**Problem to work on**. Every record must be transcribed in its entirety, apart from the images, which are to be omitted.

(Entries taken from a collection)
[Start of Attachment]

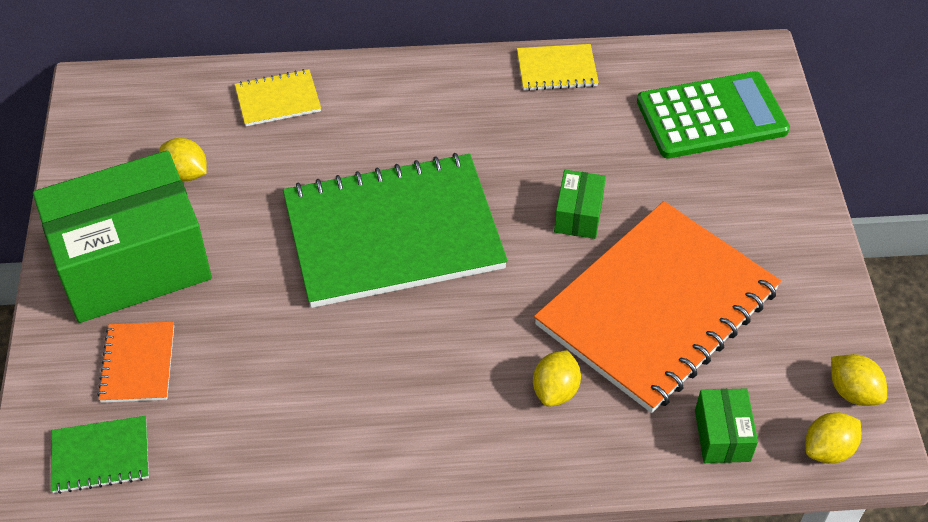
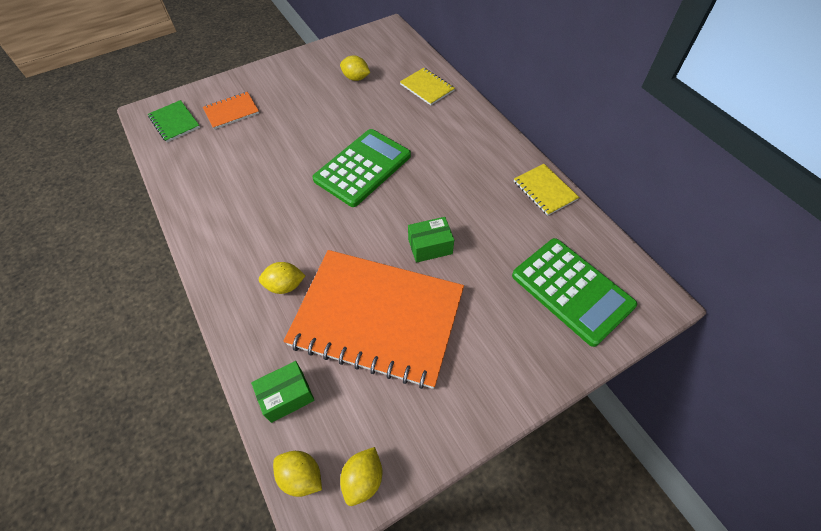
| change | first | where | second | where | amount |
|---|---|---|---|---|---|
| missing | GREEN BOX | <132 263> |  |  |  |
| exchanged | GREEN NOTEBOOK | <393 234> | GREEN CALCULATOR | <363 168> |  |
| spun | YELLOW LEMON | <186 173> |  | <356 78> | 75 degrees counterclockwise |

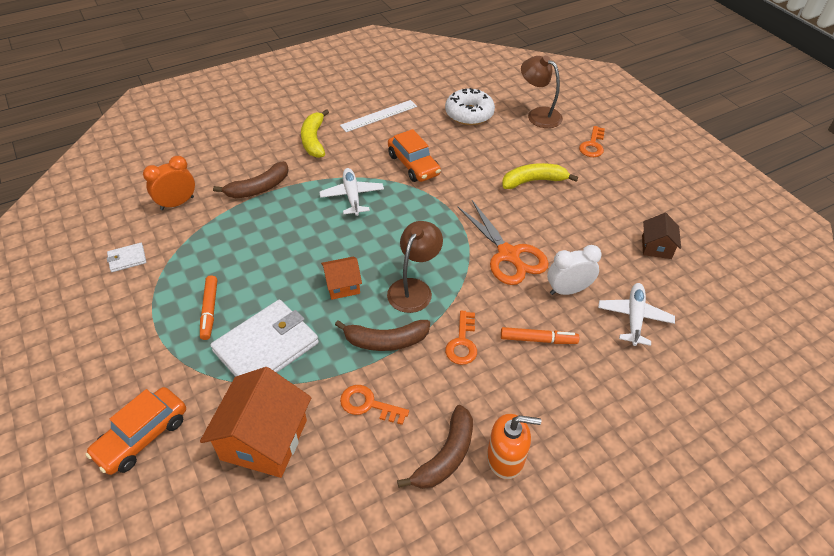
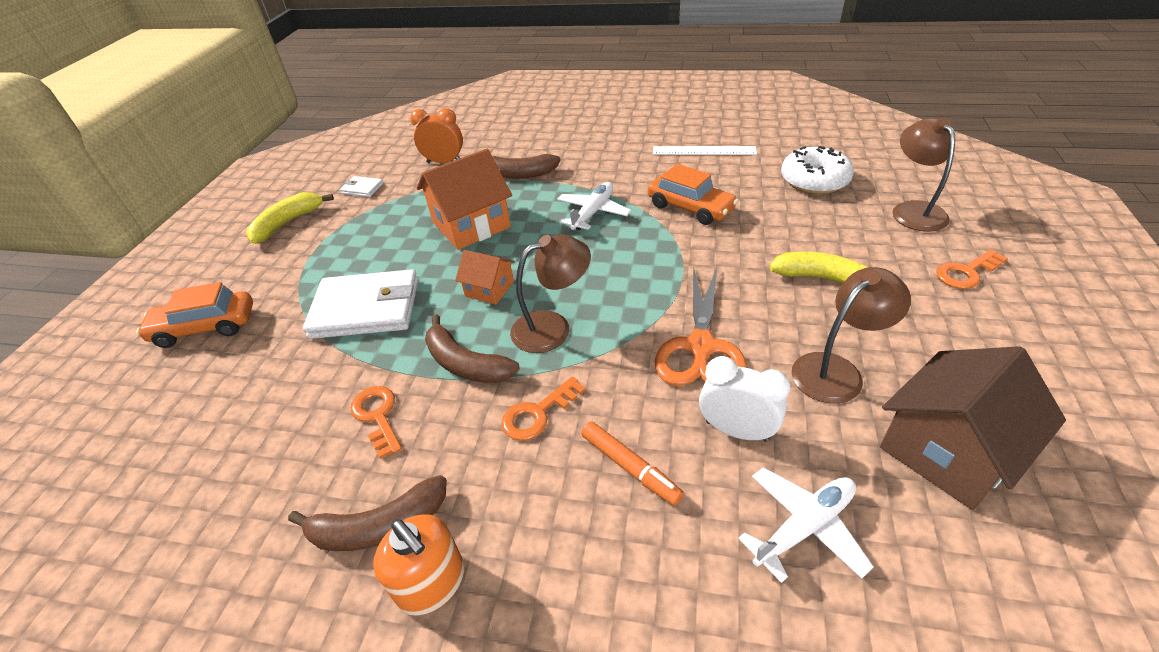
| change | first | where | second | where | amount |
|---|---|---|---|---|---|
| missing | ORANGE MARKER | <209 310> |  |  |  |
| appeared |  |  | BROWN LAMP | <836 370> |  |
| relocated | ORANGE HOUSE | <264 439> |  | <471 225> |  |
| relocated | YELLOW BANANA | <314 140> |  | <287 223> |  |
| spun | ORANGE CAR | <413 165> |  | <690 207> | 60 degrees counterclockwise |
| size | BROWN HOUSE | <656 247> |  | <948 450> | x1.85 |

[End of Attachment]

**Response below**.
| change | first | where | second | where | amount |
|---|---|---|---|---|---|
| missing | GREEN BOX | <132 263> |  |  |  |
| exchanged | GREEN NOTEBOOK | <393 234> | GREEN CALCULATOR | <363 168> |  |
| spun | YELLOW LEMON | <186 173> |  | <356 78> | 75 degrees counterclockwise |

| change | first | where | second | where | amount |
|---|---|---|---|---|---|
| missing | ORANGE MARKER | <209 310> |  |  |  |
| appeared |  |  | BROWN LAMP | <836 370> |  |
| relocated | ORANGE HOUSE | <264 439> |  | <471 225> |  |
| relocated | YELLOW BANANA | <314 140> |  | <287 223> |  |
| spun | ORANGE CAR | <413 165> |  | <690 207> | 60 degrees counterclockwise |
| size | BROWN HOUSE | <656 247> |  | <948 450> | x1.85 |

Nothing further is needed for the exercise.